■ Work required
Say how many lines in the entries below mention "rotated", with no other words.

(Available data Opens)

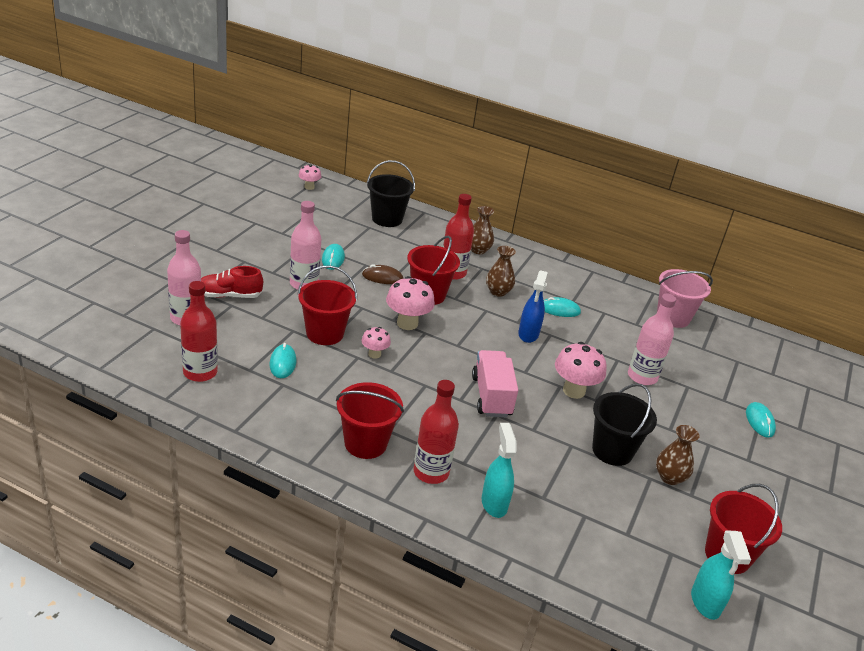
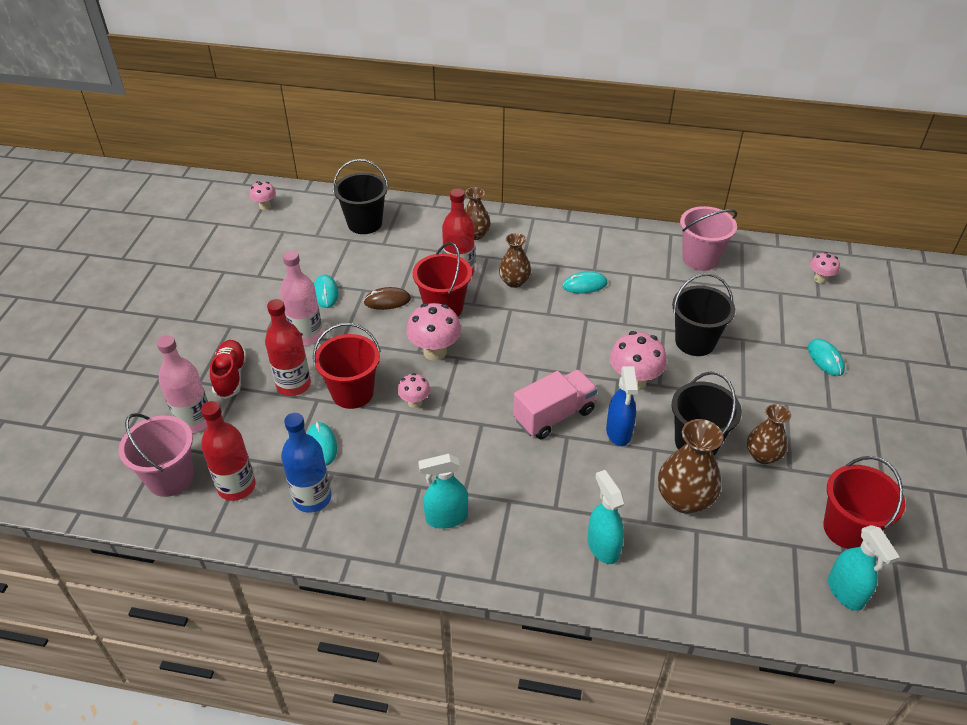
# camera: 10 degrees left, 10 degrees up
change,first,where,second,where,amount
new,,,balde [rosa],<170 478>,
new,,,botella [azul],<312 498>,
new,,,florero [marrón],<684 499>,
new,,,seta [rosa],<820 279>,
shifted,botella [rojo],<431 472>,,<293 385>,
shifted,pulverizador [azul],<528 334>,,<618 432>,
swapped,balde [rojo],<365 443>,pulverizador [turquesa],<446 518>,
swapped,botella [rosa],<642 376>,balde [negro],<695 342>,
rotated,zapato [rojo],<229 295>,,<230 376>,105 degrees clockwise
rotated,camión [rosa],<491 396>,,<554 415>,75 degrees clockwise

(Available data Closes)

■ Answer space
2